**Recorded information:**
------------------------------------------------

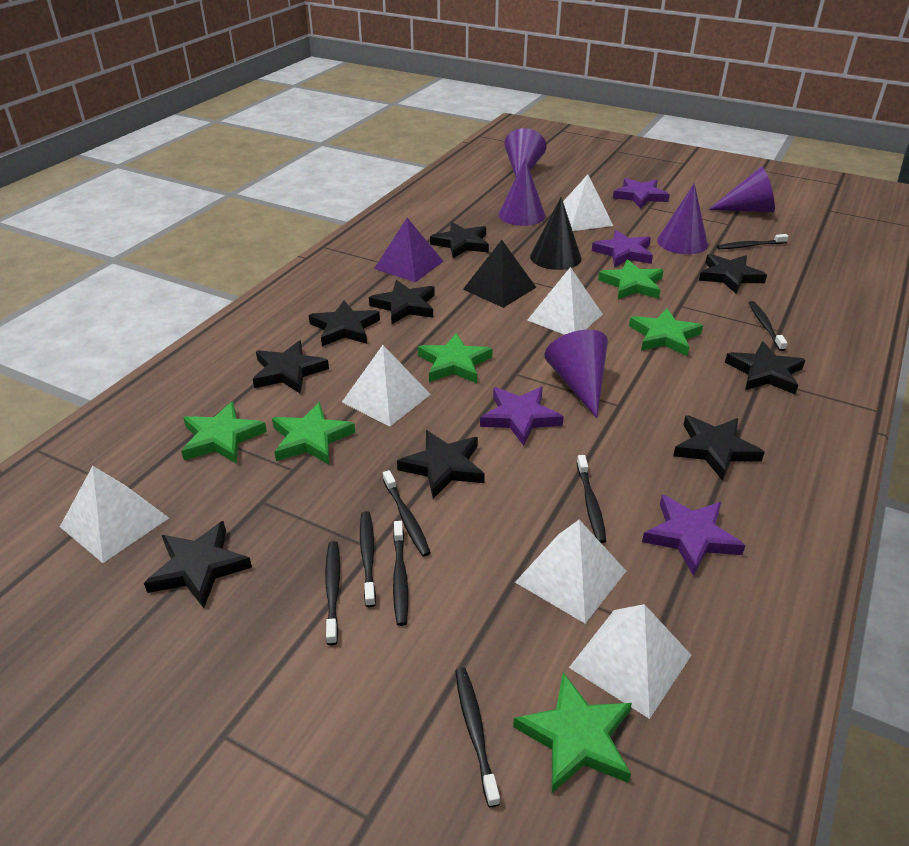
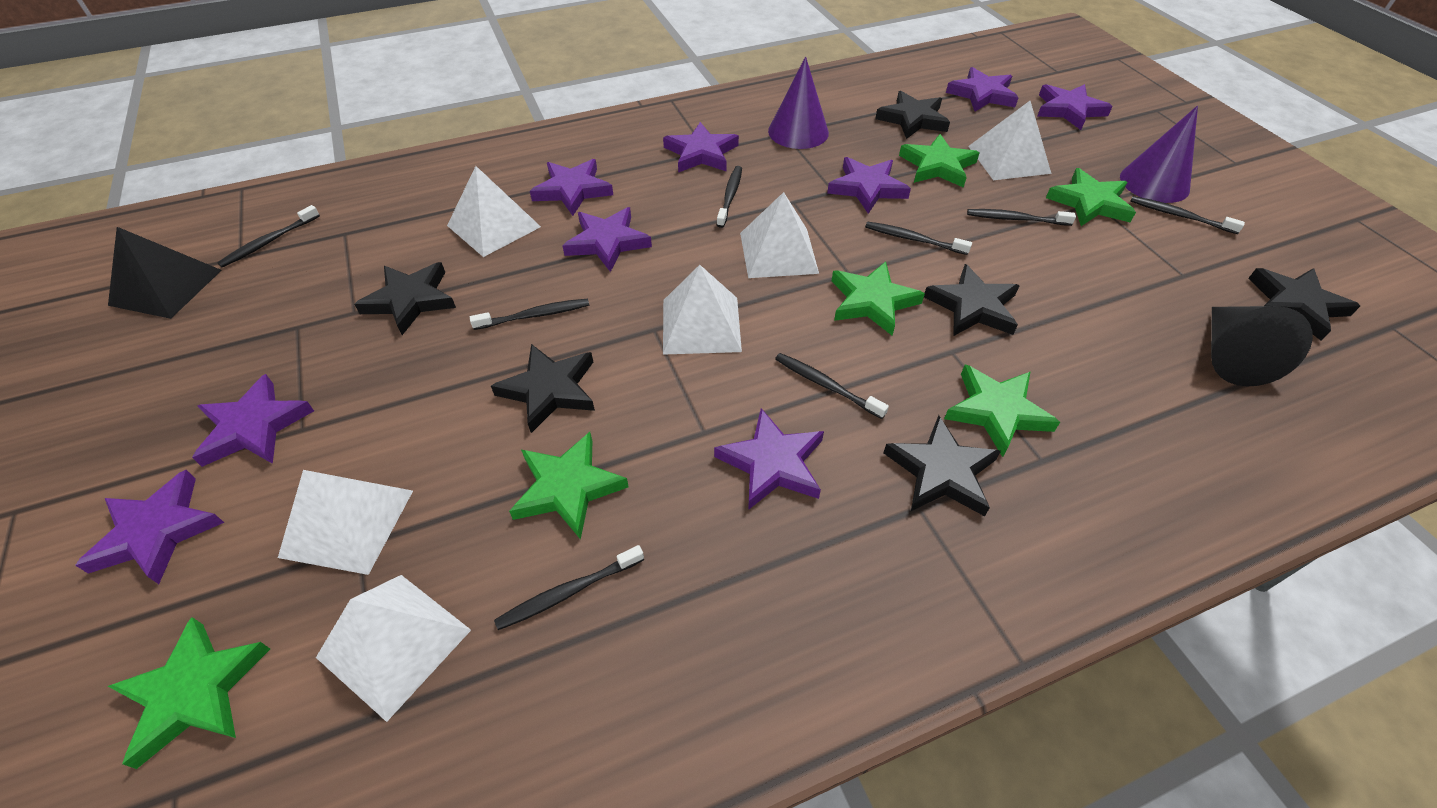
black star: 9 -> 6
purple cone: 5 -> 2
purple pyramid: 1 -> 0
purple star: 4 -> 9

------------------------------------------------

**Exercise:** Copy each line of the material above exactly, but not the images.

**Response to the task:**
black star: 9 -> 6
purple cone: 5 -> 2
purple pyramid: 1 -> 0
purple star: 4 -> 9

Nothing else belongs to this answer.